### Directions
Say how many lines in the entries hold the string "stick", giving the number by itself.

*** Begin section ***

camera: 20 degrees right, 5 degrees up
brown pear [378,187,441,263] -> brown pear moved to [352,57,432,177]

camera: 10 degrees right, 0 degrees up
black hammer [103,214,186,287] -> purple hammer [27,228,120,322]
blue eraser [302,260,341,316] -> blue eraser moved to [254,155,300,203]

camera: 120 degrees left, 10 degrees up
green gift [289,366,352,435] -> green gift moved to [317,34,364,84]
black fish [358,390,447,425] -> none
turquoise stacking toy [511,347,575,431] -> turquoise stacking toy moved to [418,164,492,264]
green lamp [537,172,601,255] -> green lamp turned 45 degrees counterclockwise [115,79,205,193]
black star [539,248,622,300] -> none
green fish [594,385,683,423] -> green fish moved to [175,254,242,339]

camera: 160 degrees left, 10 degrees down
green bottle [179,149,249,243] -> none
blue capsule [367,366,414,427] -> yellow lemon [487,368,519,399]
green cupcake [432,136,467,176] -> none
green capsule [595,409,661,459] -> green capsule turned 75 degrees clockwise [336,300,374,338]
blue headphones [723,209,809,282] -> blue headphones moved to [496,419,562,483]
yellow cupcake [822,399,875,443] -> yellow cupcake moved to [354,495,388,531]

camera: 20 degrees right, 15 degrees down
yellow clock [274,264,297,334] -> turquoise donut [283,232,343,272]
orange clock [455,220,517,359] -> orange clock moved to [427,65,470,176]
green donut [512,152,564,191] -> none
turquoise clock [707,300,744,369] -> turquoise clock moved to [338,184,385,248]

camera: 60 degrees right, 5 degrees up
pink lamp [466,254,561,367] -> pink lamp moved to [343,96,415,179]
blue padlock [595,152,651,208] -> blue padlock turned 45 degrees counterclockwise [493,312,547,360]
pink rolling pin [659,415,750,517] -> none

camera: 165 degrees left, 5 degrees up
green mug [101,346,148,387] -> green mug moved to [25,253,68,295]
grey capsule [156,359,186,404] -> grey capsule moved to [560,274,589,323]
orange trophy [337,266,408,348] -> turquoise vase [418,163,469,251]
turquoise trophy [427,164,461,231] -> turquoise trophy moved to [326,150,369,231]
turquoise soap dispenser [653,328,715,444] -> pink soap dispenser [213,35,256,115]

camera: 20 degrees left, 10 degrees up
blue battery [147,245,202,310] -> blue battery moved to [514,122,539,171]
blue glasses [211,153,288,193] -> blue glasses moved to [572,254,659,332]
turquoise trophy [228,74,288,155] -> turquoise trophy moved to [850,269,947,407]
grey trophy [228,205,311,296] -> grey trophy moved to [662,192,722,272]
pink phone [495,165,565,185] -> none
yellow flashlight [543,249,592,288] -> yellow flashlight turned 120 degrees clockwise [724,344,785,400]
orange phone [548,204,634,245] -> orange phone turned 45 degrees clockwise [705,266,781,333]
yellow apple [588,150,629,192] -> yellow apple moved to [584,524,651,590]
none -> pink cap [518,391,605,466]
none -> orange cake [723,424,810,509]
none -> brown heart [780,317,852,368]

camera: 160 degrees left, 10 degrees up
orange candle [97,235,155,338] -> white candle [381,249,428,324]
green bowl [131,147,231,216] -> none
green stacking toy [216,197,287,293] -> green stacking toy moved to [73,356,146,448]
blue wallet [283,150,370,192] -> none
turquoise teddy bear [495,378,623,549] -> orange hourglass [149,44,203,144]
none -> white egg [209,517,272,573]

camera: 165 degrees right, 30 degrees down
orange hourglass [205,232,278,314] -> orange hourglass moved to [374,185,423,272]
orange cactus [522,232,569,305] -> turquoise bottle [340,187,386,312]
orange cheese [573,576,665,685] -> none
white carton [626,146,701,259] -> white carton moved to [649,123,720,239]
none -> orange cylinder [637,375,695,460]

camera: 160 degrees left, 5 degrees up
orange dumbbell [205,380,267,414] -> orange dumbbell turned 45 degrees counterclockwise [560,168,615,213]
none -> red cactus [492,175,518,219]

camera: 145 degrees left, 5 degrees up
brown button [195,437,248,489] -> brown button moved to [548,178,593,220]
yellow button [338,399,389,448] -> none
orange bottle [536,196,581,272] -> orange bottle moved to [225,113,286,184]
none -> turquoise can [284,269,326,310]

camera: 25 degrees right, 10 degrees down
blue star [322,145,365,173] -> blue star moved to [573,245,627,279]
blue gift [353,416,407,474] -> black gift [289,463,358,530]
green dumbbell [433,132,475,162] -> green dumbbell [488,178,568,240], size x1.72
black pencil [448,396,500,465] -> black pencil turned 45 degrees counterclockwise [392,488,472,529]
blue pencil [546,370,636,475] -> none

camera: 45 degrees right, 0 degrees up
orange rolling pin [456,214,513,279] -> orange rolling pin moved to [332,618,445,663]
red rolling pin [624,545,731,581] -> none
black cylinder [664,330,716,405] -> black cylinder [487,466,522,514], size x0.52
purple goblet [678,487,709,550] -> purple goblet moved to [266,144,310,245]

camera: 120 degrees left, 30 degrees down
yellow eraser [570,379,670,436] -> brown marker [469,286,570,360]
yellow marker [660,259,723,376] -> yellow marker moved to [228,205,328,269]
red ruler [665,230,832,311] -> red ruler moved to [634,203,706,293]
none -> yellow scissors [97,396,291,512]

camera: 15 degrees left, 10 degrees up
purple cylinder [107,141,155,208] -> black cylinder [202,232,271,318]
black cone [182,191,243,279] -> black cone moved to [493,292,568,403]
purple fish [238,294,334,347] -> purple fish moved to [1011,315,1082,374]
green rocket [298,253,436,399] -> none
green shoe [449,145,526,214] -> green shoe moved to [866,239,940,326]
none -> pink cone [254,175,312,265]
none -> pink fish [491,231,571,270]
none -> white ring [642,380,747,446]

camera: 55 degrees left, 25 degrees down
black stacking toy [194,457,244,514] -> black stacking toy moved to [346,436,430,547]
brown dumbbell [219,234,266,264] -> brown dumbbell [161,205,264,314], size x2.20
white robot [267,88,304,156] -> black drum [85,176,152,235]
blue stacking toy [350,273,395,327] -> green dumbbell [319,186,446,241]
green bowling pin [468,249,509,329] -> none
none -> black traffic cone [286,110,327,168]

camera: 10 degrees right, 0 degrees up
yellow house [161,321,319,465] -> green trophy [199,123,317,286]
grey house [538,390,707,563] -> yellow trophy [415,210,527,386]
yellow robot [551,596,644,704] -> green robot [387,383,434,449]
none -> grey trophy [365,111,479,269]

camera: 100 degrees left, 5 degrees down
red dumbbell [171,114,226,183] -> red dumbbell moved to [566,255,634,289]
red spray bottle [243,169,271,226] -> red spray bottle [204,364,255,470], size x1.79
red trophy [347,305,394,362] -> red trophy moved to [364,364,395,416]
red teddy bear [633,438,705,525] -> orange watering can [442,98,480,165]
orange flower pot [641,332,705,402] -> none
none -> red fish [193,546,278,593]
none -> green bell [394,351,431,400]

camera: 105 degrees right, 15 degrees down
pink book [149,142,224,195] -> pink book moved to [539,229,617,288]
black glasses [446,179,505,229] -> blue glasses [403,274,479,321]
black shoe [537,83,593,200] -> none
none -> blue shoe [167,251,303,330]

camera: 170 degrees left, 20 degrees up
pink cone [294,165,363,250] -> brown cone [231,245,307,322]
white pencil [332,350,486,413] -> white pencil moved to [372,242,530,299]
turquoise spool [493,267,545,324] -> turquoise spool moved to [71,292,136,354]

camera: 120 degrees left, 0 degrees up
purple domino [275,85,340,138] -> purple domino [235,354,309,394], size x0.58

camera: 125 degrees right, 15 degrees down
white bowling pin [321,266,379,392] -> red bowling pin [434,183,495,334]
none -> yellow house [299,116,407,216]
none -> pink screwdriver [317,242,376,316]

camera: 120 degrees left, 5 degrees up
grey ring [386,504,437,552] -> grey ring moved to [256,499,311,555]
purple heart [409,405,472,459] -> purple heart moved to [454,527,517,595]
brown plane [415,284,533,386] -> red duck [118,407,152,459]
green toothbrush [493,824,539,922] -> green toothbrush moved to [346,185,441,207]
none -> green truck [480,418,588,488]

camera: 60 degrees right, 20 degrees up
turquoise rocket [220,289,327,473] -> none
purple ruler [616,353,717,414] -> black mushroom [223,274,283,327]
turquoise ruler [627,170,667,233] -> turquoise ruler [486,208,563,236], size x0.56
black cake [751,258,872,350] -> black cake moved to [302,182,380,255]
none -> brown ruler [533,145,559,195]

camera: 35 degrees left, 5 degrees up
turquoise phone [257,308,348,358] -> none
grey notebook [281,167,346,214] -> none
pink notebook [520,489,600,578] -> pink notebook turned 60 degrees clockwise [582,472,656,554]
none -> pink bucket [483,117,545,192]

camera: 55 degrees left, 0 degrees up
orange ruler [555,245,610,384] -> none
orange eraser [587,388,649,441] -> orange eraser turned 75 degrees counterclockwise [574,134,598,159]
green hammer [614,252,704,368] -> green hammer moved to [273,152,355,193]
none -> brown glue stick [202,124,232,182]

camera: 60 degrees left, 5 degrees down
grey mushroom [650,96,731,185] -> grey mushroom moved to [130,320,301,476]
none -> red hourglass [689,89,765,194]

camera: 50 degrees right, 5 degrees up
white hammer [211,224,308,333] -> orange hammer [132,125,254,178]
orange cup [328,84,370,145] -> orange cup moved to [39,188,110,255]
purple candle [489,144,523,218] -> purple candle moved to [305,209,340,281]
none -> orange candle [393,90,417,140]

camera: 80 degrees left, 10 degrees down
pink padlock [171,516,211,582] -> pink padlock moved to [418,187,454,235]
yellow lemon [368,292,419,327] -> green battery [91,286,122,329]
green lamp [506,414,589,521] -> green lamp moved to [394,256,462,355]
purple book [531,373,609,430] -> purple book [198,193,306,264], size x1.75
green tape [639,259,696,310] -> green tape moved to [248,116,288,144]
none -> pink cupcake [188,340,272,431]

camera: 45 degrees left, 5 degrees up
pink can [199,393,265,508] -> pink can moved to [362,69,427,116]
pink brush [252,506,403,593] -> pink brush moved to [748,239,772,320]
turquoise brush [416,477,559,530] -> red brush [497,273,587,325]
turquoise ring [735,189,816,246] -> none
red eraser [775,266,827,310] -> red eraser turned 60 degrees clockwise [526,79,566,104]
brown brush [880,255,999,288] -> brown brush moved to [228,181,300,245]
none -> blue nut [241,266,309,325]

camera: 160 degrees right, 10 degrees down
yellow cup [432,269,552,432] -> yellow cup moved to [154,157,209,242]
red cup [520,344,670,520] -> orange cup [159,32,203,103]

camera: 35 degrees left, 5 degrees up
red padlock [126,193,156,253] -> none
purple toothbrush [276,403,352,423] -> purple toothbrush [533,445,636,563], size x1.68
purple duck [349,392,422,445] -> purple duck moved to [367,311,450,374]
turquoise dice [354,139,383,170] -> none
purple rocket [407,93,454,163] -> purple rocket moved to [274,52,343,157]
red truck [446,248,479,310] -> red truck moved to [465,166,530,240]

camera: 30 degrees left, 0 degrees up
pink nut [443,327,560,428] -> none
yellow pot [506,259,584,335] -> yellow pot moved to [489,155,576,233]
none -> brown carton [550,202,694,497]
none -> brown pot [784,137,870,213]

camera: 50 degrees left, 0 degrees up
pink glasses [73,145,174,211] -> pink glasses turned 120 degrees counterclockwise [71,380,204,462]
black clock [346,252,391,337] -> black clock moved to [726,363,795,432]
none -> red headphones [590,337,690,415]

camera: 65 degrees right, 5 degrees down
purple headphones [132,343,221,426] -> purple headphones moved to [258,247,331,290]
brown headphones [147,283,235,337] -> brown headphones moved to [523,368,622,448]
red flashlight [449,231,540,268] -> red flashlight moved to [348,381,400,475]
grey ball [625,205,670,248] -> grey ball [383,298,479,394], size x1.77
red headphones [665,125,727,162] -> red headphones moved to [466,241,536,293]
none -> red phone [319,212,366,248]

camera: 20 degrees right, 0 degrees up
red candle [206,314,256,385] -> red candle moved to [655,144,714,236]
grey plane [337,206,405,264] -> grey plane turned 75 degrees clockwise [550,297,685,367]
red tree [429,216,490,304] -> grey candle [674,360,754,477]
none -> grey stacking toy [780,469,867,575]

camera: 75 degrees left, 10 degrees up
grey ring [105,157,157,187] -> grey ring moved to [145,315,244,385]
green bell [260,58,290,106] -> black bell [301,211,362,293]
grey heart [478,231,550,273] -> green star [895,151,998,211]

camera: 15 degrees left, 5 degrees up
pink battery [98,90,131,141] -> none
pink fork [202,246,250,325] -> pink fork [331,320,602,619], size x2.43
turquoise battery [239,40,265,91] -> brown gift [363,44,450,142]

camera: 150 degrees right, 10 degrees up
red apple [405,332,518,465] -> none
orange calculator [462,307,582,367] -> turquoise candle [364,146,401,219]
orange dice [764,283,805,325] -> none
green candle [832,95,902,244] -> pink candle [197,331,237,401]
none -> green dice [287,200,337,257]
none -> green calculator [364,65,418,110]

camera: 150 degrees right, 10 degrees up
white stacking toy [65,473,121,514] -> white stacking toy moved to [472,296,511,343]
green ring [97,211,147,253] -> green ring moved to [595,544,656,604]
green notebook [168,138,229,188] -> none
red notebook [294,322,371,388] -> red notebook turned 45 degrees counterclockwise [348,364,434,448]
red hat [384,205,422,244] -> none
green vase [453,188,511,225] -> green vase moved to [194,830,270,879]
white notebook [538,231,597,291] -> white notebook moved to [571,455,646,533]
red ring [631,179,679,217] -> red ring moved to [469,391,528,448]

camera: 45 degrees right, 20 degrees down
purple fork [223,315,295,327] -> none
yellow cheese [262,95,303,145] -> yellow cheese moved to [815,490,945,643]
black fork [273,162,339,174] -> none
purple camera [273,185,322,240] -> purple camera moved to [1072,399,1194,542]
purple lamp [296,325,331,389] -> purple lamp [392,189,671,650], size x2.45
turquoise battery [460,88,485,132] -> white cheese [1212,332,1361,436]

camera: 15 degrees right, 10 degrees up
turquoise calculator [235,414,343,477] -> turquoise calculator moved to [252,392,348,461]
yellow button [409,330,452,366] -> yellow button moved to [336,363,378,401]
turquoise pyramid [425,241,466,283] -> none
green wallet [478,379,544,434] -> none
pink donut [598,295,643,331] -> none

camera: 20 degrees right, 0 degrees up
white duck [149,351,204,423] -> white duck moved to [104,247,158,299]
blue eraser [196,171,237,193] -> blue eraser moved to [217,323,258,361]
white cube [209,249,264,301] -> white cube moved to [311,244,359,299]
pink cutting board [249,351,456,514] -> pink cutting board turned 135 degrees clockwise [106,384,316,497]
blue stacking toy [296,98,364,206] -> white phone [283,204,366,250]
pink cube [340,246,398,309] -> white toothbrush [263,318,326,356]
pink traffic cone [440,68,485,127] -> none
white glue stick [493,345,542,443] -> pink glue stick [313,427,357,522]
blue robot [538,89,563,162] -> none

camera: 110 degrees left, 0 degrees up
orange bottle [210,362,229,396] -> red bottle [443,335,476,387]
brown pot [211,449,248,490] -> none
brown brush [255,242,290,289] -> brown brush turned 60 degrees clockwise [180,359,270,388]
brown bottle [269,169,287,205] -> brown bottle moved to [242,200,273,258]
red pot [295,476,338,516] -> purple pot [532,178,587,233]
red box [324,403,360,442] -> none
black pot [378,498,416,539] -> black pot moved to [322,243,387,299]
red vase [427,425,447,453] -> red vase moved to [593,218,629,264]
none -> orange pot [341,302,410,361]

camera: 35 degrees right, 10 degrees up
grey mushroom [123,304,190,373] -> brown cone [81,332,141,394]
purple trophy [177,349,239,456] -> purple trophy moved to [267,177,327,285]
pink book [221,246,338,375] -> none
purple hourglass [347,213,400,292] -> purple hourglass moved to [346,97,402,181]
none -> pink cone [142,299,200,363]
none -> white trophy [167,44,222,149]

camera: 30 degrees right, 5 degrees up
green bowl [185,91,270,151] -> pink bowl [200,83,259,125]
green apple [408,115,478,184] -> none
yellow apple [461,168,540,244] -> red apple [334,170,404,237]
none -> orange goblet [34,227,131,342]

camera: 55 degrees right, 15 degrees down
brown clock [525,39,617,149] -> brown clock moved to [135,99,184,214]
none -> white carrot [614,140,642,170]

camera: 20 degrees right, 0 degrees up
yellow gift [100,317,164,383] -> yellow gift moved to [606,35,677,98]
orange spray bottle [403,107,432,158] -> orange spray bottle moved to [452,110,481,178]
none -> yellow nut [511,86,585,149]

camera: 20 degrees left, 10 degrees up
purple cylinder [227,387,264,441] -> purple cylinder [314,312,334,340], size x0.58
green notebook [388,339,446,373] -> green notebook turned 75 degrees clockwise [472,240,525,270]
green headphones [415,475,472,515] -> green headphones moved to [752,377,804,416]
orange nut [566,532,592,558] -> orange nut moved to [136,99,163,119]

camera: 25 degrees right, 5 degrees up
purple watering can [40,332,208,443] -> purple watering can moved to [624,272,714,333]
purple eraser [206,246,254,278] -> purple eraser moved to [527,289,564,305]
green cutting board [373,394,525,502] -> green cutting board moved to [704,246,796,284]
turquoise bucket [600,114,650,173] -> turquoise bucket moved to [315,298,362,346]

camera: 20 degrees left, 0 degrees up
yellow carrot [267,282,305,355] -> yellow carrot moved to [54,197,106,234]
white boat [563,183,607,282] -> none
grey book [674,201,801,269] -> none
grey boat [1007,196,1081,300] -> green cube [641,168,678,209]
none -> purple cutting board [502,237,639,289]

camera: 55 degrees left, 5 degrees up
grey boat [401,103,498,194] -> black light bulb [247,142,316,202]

*** End section ***

### Result below
2